▼

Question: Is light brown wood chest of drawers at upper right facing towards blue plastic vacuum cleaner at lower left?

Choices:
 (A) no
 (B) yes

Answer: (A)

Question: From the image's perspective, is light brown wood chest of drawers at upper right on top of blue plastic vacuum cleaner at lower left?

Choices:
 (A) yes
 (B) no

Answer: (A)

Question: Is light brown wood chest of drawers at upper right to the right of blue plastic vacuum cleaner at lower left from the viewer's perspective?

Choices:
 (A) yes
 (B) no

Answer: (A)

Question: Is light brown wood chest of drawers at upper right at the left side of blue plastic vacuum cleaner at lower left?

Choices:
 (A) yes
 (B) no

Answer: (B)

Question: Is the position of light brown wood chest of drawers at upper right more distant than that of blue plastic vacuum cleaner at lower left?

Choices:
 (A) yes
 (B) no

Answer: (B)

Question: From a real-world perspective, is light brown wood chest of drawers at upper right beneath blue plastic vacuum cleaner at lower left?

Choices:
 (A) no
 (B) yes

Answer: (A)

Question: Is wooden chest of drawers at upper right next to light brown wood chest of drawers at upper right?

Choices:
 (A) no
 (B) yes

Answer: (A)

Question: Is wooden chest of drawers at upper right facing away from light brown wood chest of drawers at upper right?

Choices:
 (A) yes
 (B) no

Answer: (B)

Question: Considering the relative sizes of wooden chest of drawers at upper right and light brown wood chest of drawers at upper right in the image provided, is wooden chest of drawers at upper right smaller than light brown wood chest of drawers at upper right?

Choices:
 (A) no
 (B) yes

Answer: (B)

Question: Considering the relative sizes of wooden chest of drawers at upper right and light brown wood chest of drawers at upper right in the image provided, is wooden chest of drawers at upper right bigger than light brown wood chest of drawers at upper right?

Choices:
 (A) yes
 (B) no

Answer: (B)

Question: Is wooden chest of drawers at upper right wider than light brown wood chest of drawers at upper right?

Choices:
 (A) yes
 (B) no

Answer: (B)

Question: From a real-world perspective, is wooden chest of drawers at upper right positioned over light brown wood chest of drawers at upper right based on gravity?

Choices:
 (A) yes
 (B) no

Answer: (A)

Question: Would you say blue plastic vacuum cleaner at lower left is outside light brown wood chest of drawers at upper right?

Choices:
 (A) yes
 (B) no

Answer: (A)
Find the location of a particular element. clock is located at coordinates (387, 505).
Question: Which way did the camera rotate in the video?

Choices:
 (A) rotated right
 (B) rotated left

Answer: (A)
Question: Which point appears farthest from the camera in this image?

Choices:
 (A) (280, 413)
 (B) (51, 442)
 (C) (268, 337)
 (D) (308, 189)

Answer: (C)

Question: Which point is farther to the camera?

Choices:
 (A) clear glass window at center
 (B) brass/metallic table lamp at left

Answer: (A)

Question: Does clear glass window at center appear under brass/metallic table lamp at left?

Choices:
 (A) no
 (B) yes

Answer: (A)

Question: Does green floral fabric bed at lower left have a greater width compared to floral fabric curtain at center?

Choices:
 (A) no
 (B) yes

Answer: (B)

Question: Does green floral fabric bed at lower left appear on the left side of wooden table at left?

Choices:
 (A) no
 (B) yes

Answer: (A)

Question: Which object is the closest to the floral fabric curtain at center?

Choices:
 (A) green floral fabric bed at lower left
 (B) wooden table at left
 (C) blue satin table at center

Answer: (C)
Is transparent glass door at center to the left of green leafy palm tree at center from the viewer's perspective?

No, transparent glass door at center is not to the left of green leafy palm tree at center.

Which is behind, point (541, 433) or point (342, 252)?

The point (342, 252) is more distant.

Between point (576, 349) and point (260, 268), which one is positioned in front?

▲

Task to complete:
Reproduce all of the rows above word for word, in their original order and line layout.

Correct response:
Question: Is light brown wood chest of drawers at upper right facing towards blue plastic vacuum cleaner at lower left?

Choices:
 (A) no
 (B) yes

Answer: (A)

Question: From the image's perspective, is light brown wood chest of drawers at upper right on top of blue plastic vacuum cleaner at lower left?

Choices:
 (A) yes
 (B) no

Answer: (A)

Question: Is light brown wood chest of drawers at upper right to the right of blue plastic vacuum cleaner at lower left from the viewer's perspective?

Choices:
 (A) yes
 (B) no

Answer: (A)

Question: Is light brown wood chest of drawers at upper right at the left side of blue plastic vacuum cleaner at lower left?

Choices:
 (A) yes
 (B) no

Answer: (B)

Question: Is the position of light brown wood chest of drawers at upper right more distant than that of blue plastic vacuum cleaner at lower left?

Choices:
 (A) yes
 (B) no

Answer: (B)

Question: From a real-world perspective, is light brown wood chest of drawers at upper right beneath blue plastic vacuum cleaner at lower left?

Choices:
 (A) no
 (B) yes

Answer: (A)

Question: Is wooden chest of drawers at upper right next to light brown wood chest of drawers at upper right?

Choices:
 (A) no
 (B) yes

Answer: (A)

Question: Is wooden chest of drawers at upper right facing away from light brown wood chest of drawers at upper right?

Choices:
 (A) yes
 (B) no

Answer: (B)

Question: Considering the relative sizes of wooden chest of drawers at upper right and light brown wood chest of drawers at upper right in the image provided, is wooden chest of drawers at upper right smaller than light brown wood chest of drawers at upper right?

Choices:
 (A) no
 (B) yes

Answer: (B)

Question: Considering the relative sizes of wooden chest of drawers at upper right and light brown wood chest of drawers at upper right in the image provided, is wooden chest of drawers at upper right bigger than light brown wood chest of drawers at upper right?

Choices:
 (A) yes
 (B) no

Answer: (B)

Question: Is wooden chest of drawers at upper right wider than light brown wood chest of drawers at upper right?

Choices:
 (A) yes
 (B) no

Answer: (B)

Question: From a real-world perspective, is wooden chest of drawers at upper right positioned over light brown wood chest of drawers at upper right based on gravity?

Choices:
 (A) yes
 (B) no

Answer: (A)

Question: Would you say blue plastic vacuum cleaner at lower left is outside light brown wood chest of drawers at upper right?

Choices:
 (A) yes
 (B) no

Answer: (A)
Find the location of a particular element. clock is located at coordinates (387, 505).
Question: Which way did the camera rotate in the video?

Choices:
 (A) rotated right
 (B) rotated left

Answer: (A)
Question: Which point appears farthest from the camera in this image?

Choices:
 (A) (280, 413)
 (B) (51, 442)
 (C) (268, 337)
 (D) (308, 189)

Answer: (C)

Question: Which point is farther to the camera?

Choices:
 (A) clear glass window at center
 (B) brass/metallic table lamp at left

Answer: (A)

Question: Does clear glass window at center appear under brass/metallic table lamp at left?

Choices:
 (A) no
 (B) yes

Answer: (A)

Question: Does green floral fabric bed at lower left have a greater width compared to floral fabric curtain at center?

Choices:
 (A) no
 (B) yes

Answer: (B)

Question: Does green floral fabric bed at lower left appear on the left side of wooden table at left?

Choices:
 (A) no
 (B) yes

Answer: (A)

Question: Which object is the closest to the floral fabric curtain at center?

Choices:
 (A) green floral fabric bed at lower left
 (B) wooden table at left
 (C) blue satin table at center

Answer: (C)
Is transparent glass door at center to the left of green leafy palm tree at center from the viewer's perspective?

No, transparent glass door at center is not to the left of green leafy palm tree at center.

Which is behind, point (541, 433) or point (342, 252)?

The point (342, 252) is more distant.

Between point (576, 349) and point (260, 268), which one is positioned in front?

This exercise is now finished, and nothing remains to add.